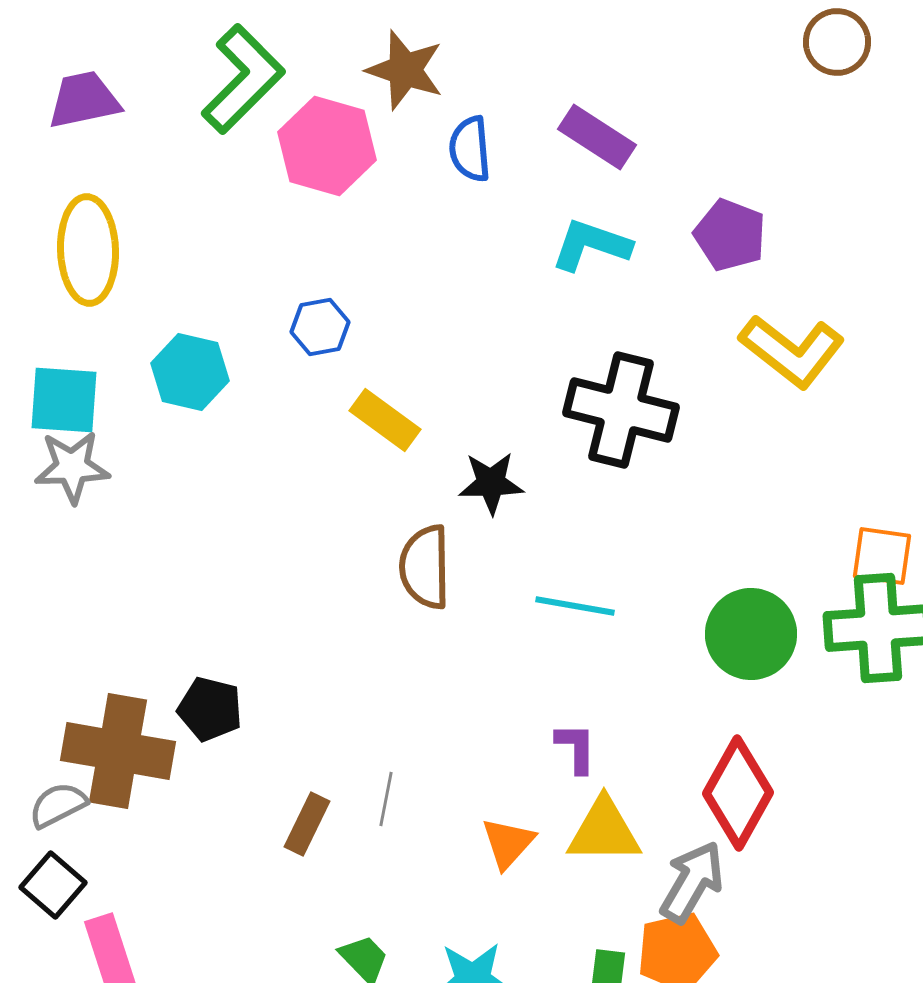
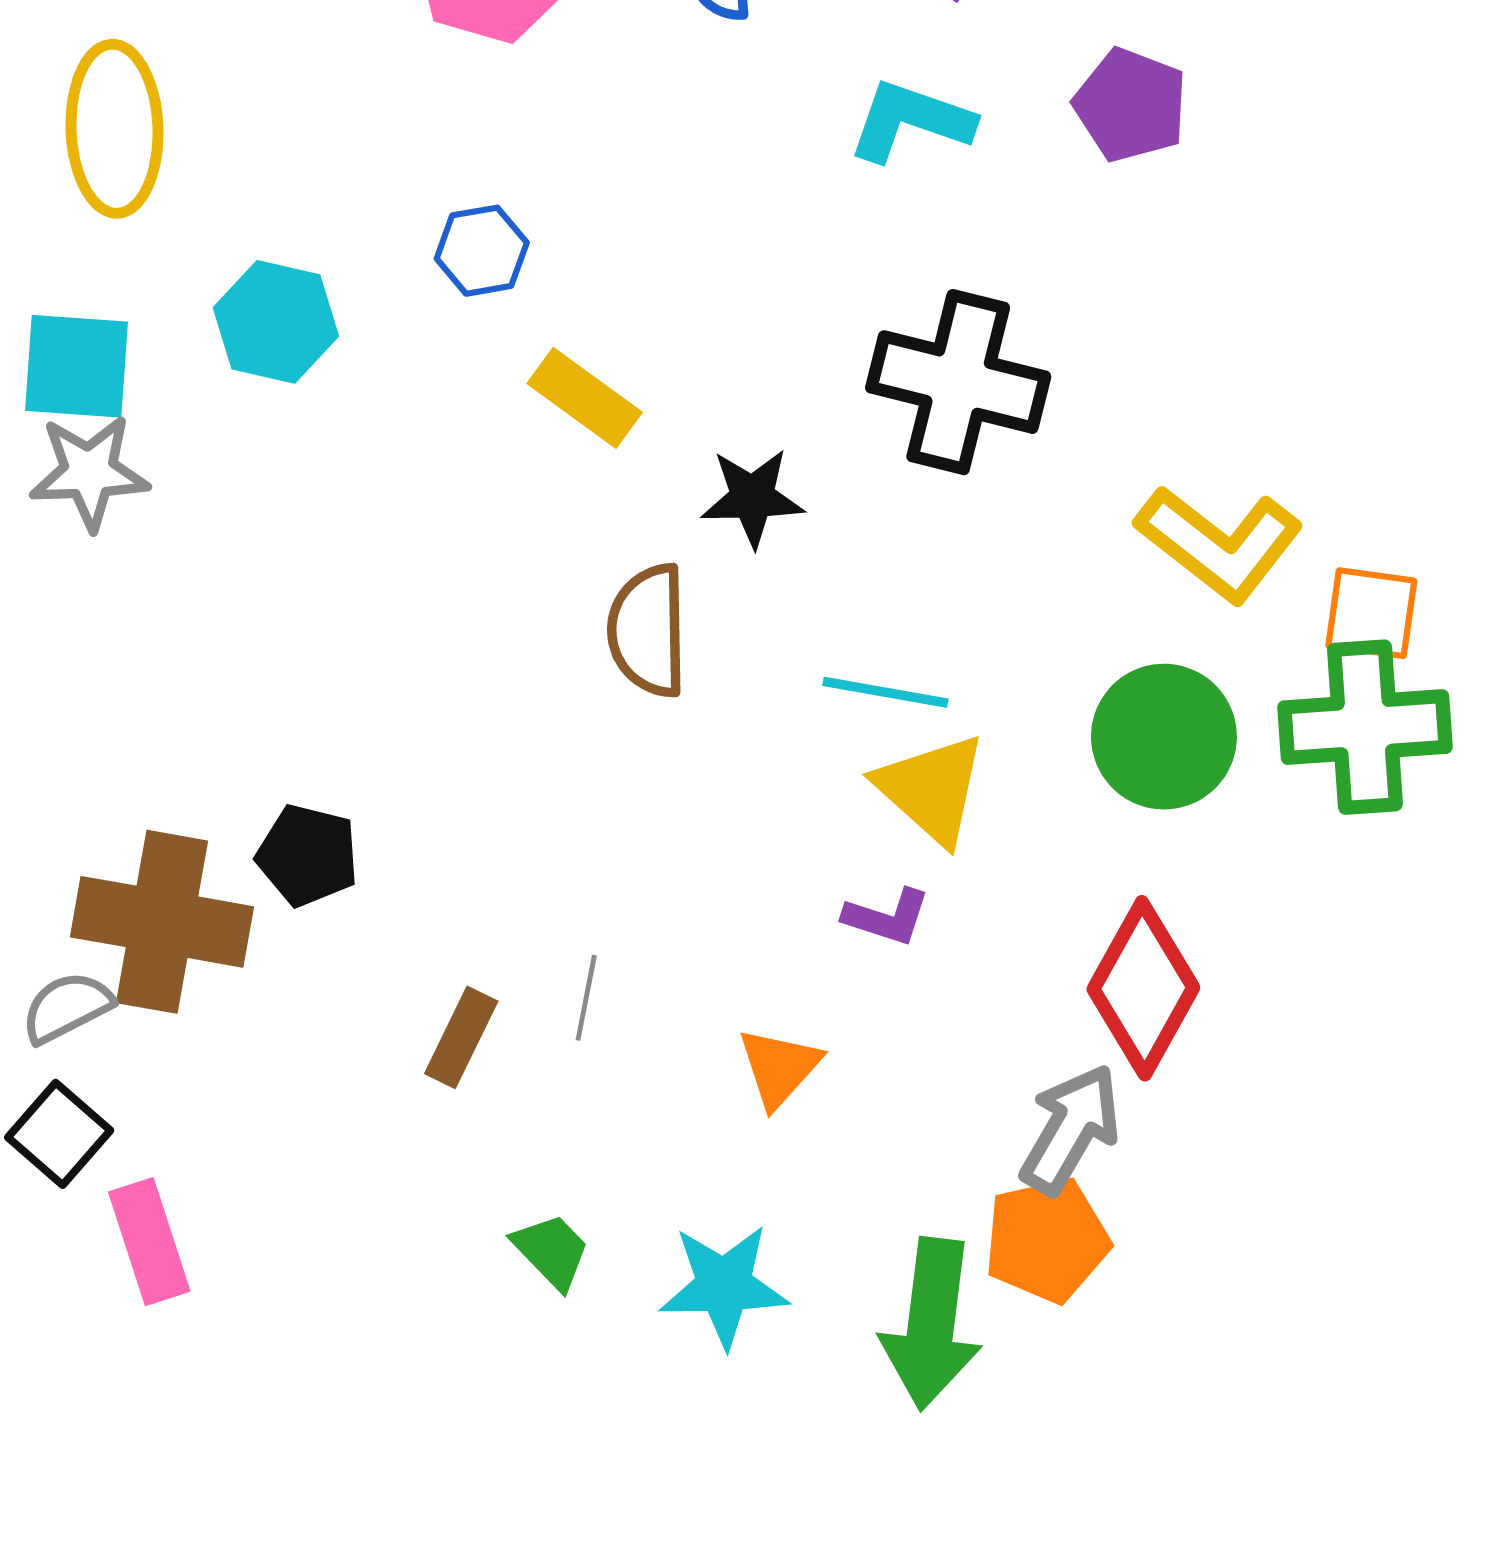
yellow L-shape: (792, 351) -> (1219, 543), moved
purple L-shape: (576, 748) -> (887, 917), turned 108
yellow triangle: (604, 831) -> (931, 789), moved, turned 42

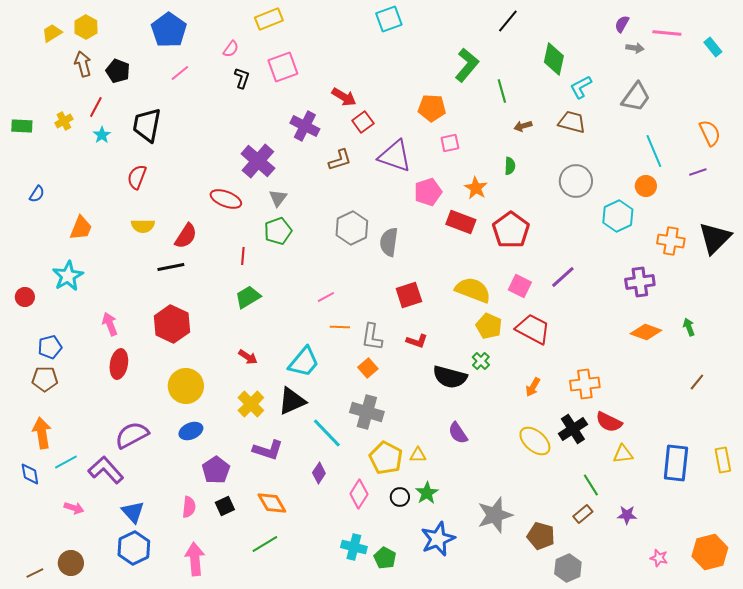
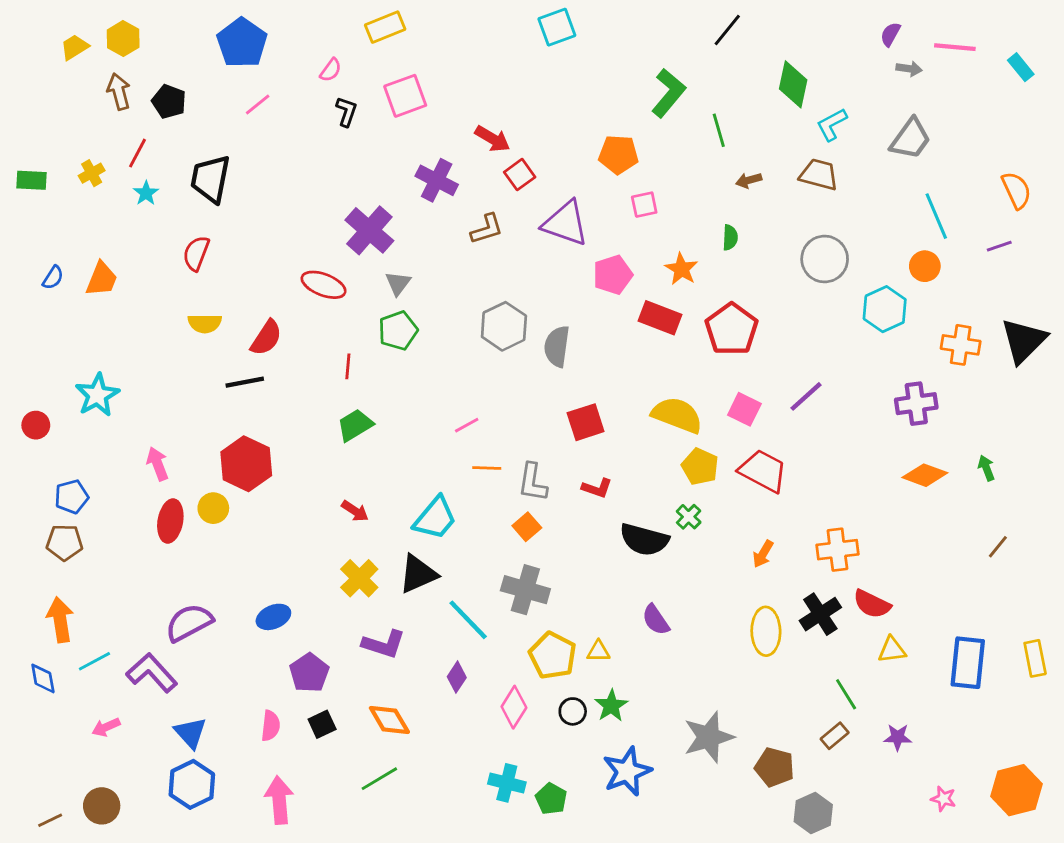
orange trapezoid: (81, 228) -> (102, 279), moved
yellow circle: (186, 386) -> (213, 508), moved, size x0.6
yellow ellipse: (535, 441) -> (766, 631), turned 48
pink arrow: (74, 508) -> (106, 727), turned 138

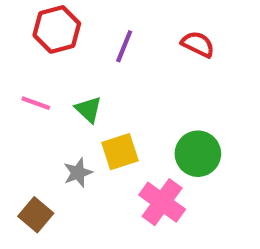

☆ ☆ ☆ ☆

PROBLEM DETAILS:
Could you give all the records again, exactly, minus the pictures?

OUTPUT:
yellow L-shape: (792, 351) -> (1219, 543), moved
purple L-shape: (576, 748) -> (887, 917), turned 108
yellow triangle: (604, 831) -> (931, 789), moved, turned 42

orange trapezoid: (81, 228) -> (102, 279), moved
yellow circle: (186, 386) -> (213, 508), moved, size x0.6
yellow ellipse: (535, 441) -> (766, 631), turned 48
pink arrow: (74, 508) -> (106, 727), turned 138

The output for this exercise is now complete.